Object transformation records
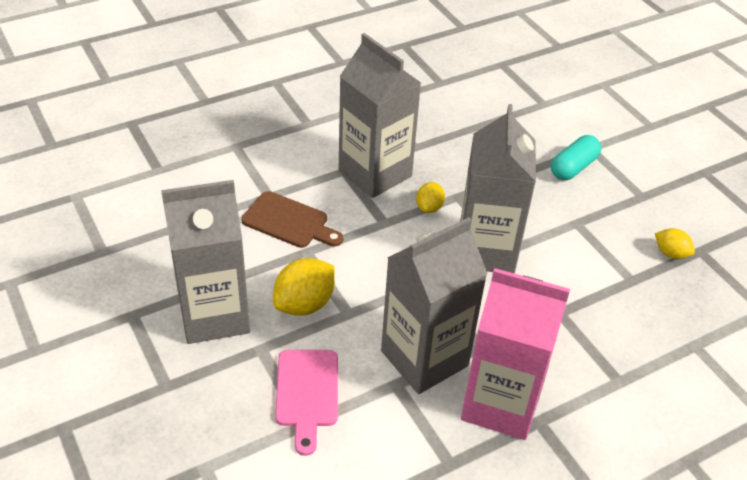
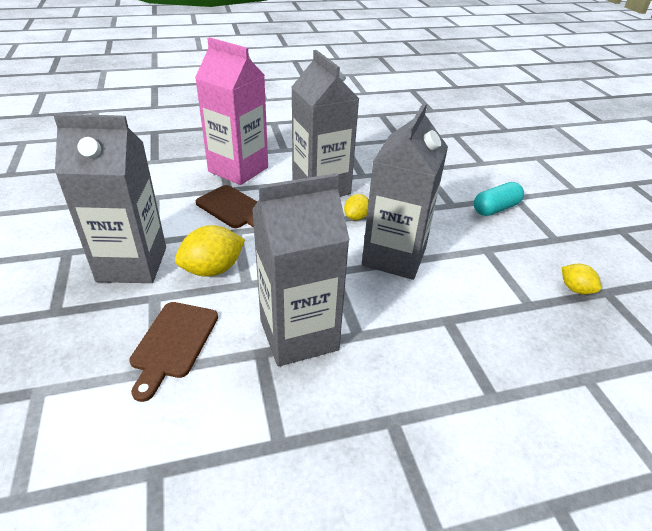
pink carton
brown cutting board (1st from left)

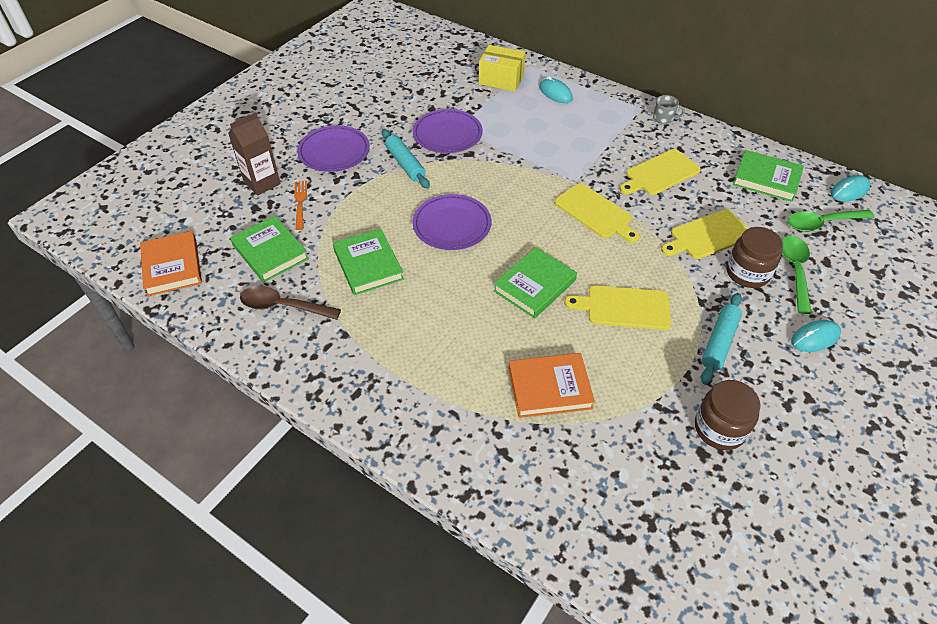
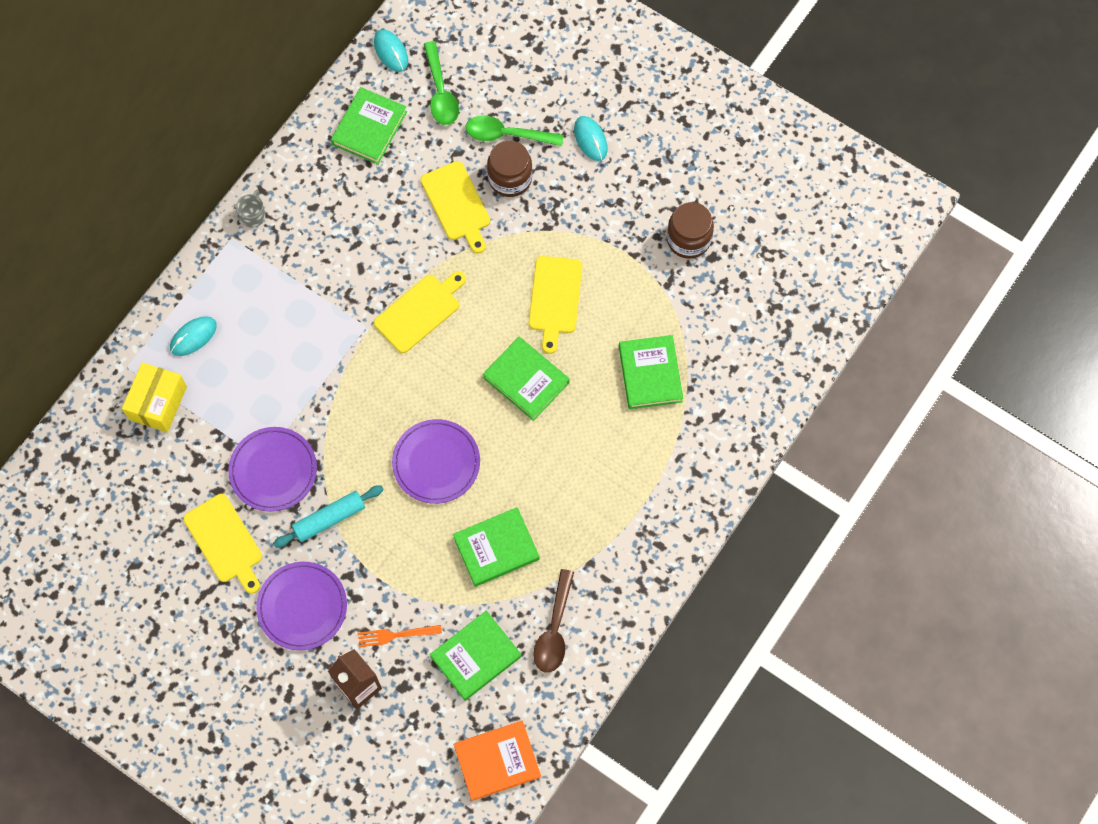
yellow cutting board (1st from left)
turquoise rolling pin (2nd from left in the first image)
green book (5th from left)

**ABOUT THIS TASK:** A single number is needed: the count of lines in the records that include "board".

**EXERCISE SOLUTION:** 2